**Action item:** Write out the full listing exactly as given, minus the images.

**Raw data:**
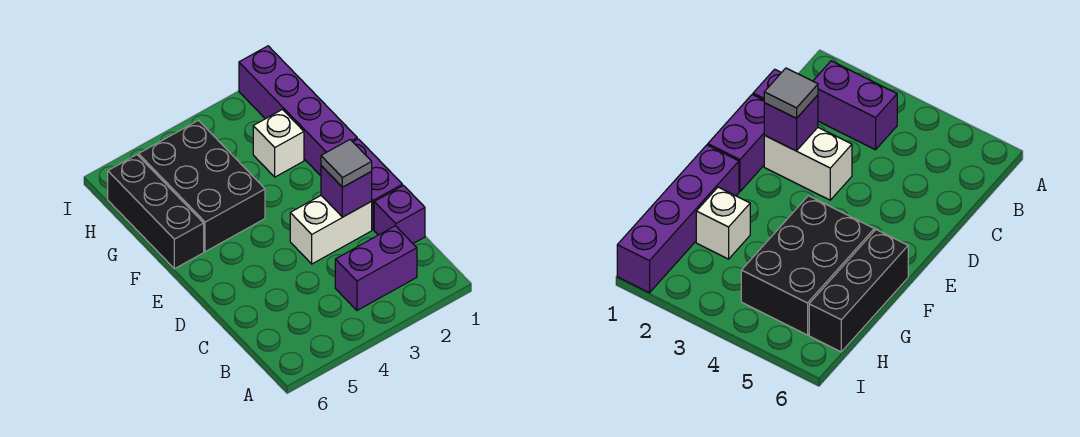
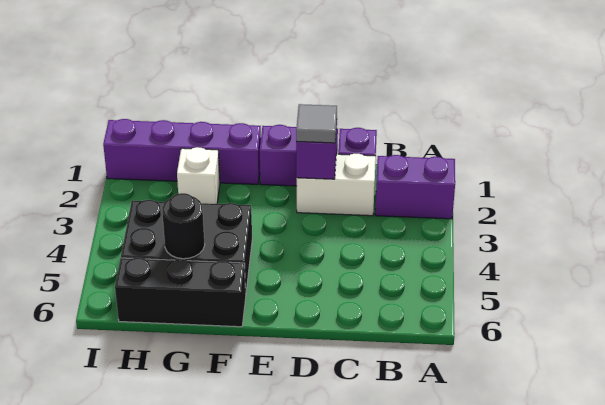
purple brick B2:B3 level 1 -> purple brick A2:B2 level 1
white brick D2:D3 level 1 -> white brick C2:D2 level 1
none -> black round brick G5 level 2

**Finished task:**
purple brick B2:B3 level 1 -> purple brick A2:B2 level 1
white brick D2:D3 level 1 -> white brick C2:D2 level 1
none -> black round brick G5 level 2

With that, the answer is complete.